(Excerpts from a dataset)
- Opening Delimiter -
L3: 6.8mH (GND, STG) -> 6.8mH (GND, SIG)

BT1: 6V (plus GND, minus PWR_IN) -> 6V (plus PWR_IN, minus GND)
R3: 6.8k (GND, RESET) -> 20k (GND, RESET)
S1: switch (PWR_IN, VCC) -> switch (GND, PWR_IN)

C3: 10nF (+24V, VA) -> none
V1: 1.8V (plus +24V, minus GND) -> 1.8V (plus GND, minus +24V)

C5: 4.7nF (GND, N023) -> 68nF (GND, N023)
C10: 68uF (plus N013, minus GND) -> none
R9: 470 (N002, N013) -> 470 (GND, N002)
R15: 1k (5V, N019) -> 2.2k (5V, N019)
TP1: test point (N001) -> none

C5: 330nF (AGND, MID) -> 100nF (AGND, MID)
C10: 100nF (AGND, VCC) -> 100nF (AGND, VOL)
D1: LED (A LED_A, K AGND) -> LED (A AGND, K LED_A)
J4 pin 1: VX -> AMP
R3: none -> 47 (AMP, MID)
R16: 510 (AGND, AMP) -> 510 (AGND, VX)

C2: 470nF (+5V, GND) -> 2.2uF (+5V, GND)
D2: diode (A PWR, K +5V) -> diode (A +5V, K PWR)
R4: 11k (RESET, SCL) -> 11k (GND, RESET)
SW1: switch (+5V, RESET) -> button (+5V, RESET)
- Closing Delimiter -
» EXERCISE DETAILS:
A single number is expected: how many lines in the entries contain "RESET".

» REPLY:
3